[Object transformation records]

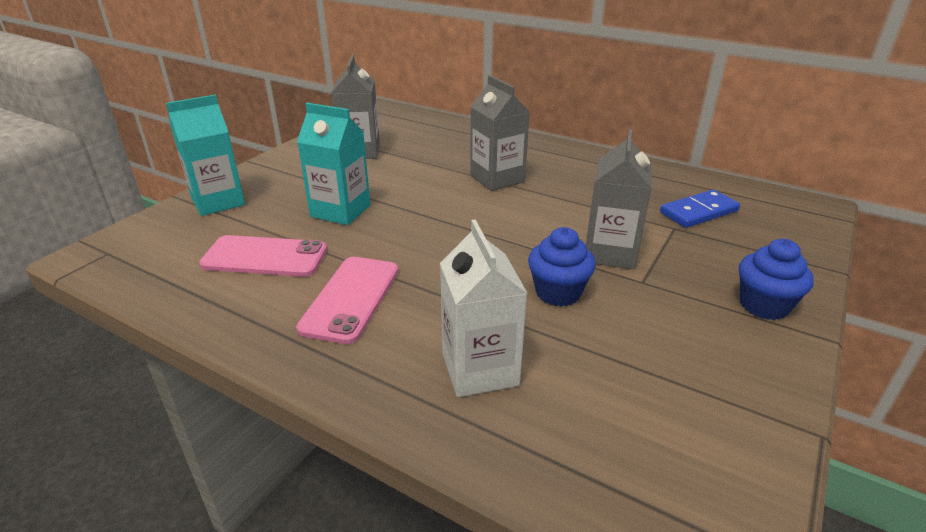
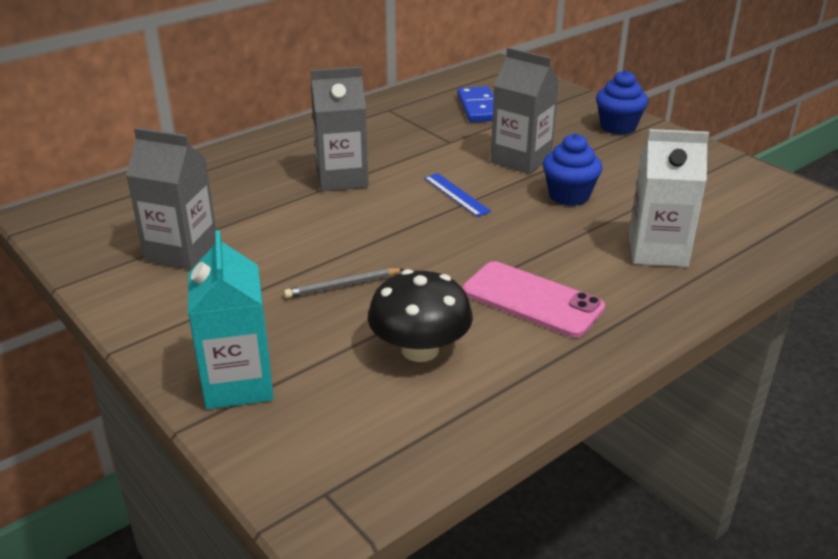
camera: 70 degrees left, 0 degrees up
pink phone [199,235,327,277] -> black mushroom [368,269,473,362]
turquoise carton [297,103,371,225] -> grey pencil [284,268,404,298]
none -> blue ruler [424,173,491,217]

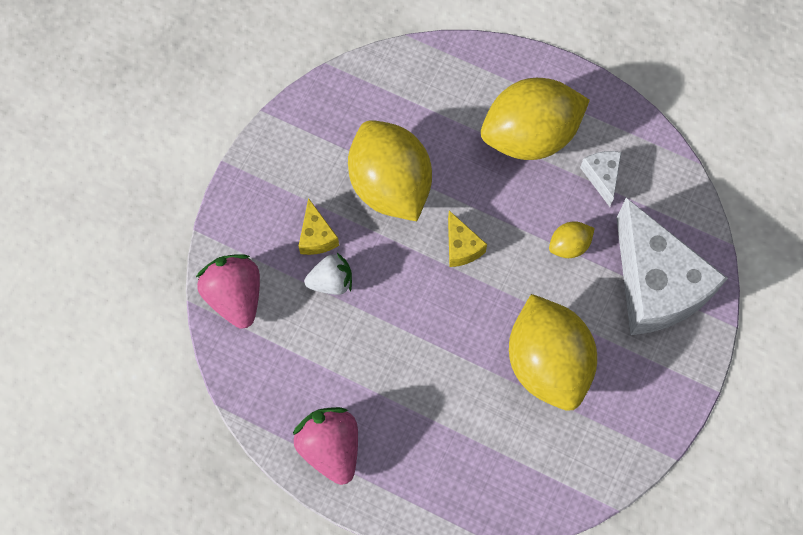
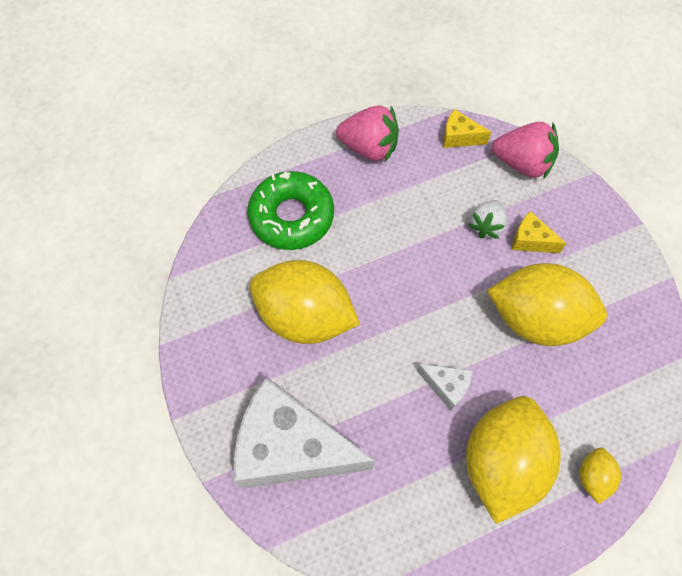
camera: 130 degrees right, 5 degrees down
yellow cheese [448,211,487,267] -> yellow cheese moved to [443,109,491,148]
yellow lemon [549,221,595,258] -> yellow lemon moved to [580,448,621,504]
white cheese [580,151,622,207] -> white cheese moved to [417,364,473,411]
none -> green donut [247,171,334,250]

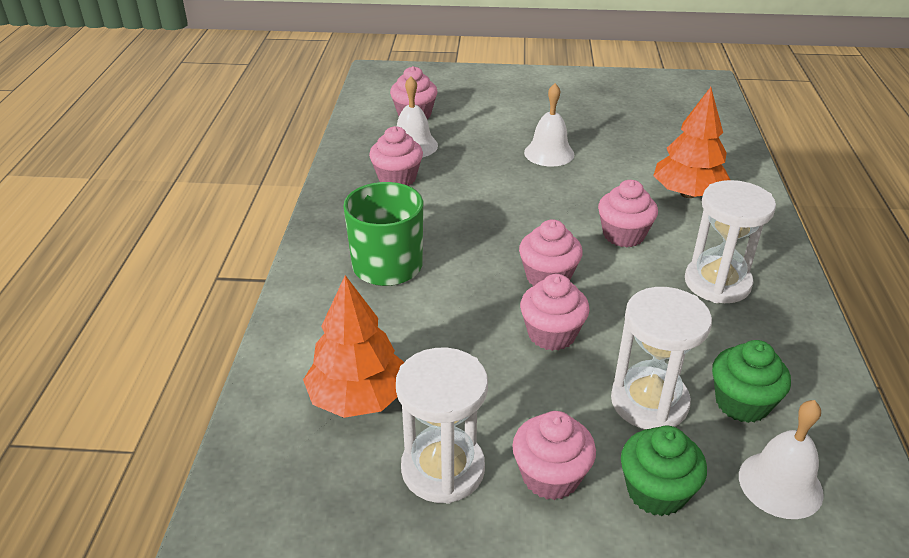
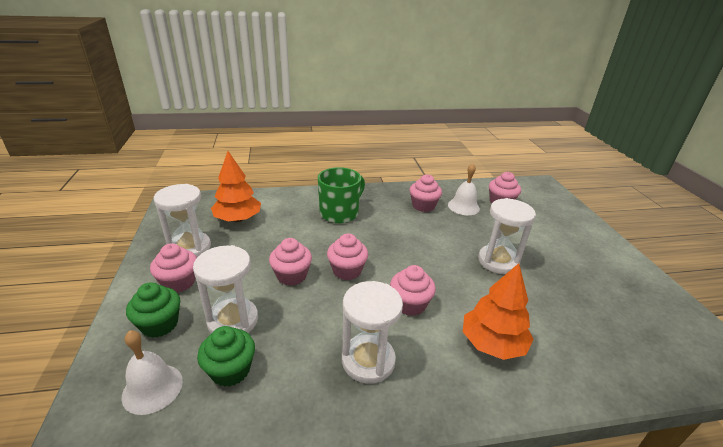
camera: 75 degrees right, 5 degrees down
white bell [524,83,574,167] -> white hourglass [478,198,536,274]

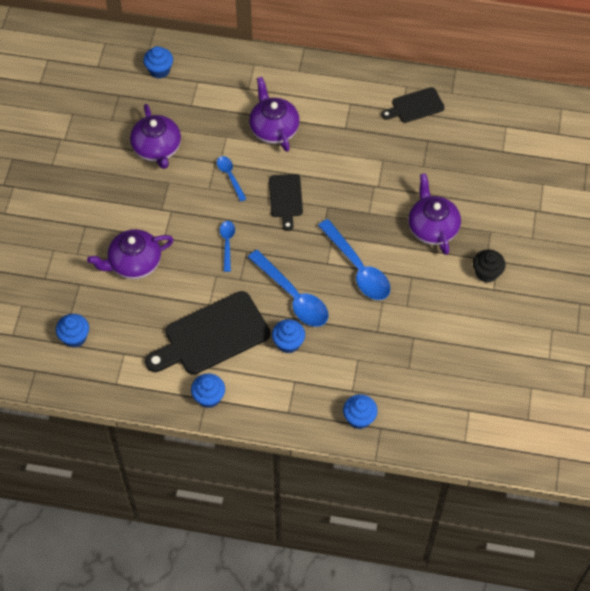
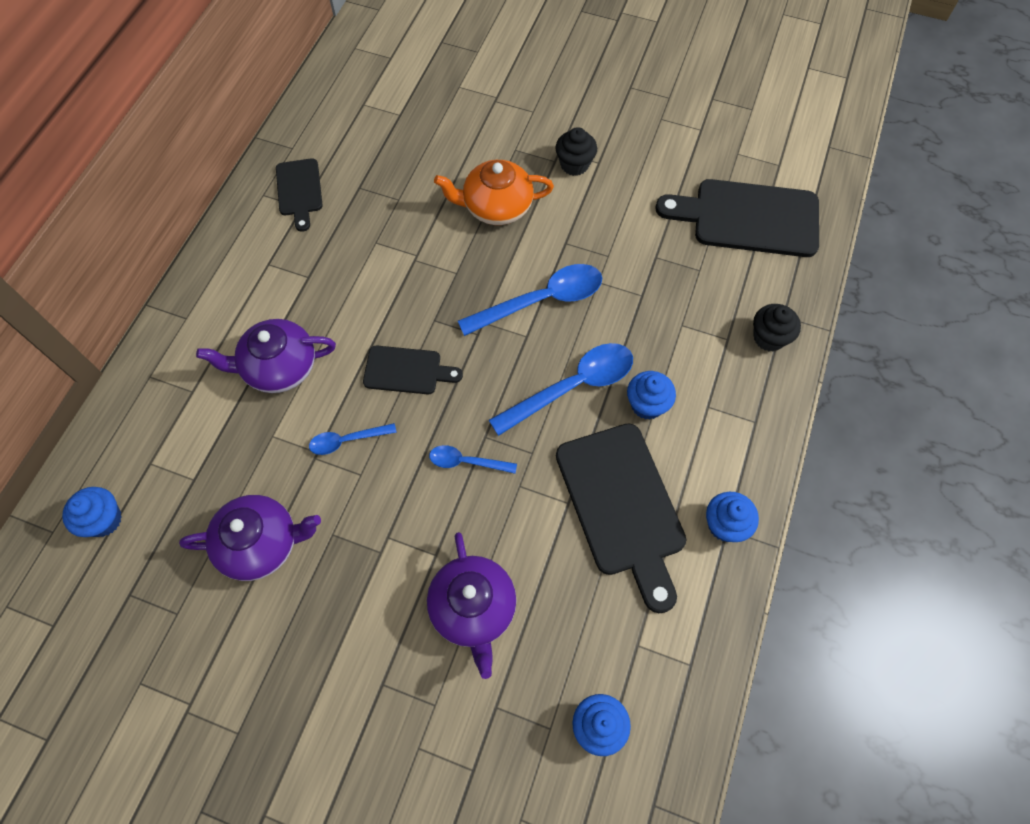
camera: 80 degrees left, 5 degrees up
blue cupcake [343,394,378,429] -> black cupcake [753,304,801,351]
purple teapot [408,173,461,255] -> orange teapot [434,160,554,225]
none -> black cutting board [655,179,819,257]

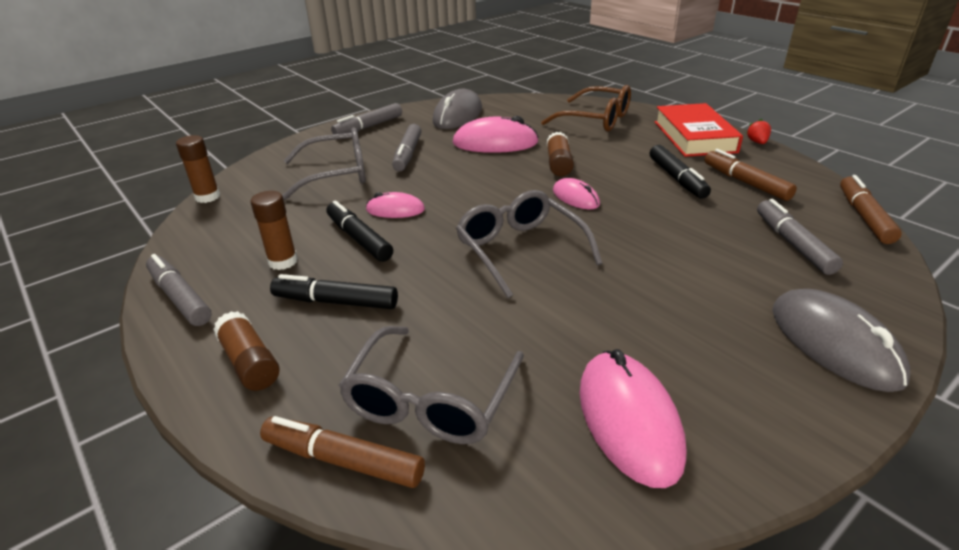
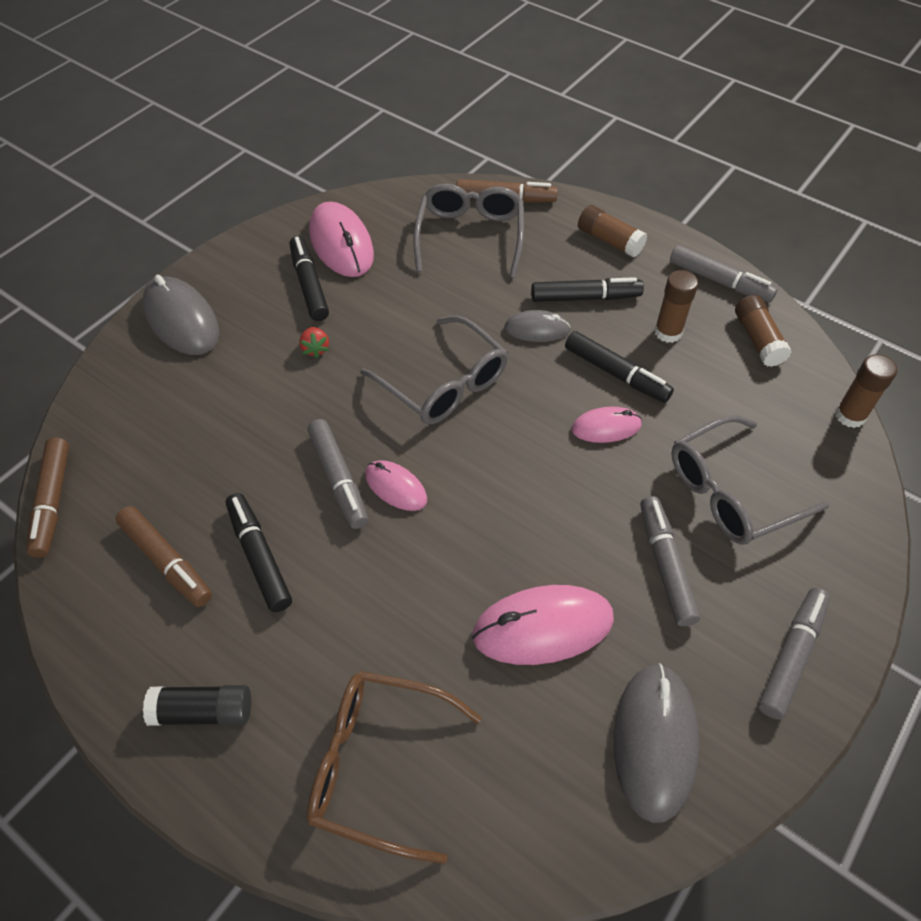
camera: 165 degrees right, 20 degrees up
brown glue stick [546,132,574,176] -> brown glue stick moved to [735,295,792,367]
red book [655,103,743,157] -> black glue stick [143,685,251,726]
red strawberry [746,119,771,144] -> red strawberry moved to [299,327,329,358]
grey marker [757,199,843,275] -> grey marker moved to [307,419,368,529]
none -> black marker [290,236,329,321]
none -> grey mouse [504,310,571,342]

__Work to complete__
Which lines of the records contain the word "cheese"? Copy each of them.

__Written solution__
yellow cheese [448,211,487,267] -> yellow cheese moved to [443,109,491,148]
white cheese [580,151,622,207] -> white cheese moved to [417,364,473,411]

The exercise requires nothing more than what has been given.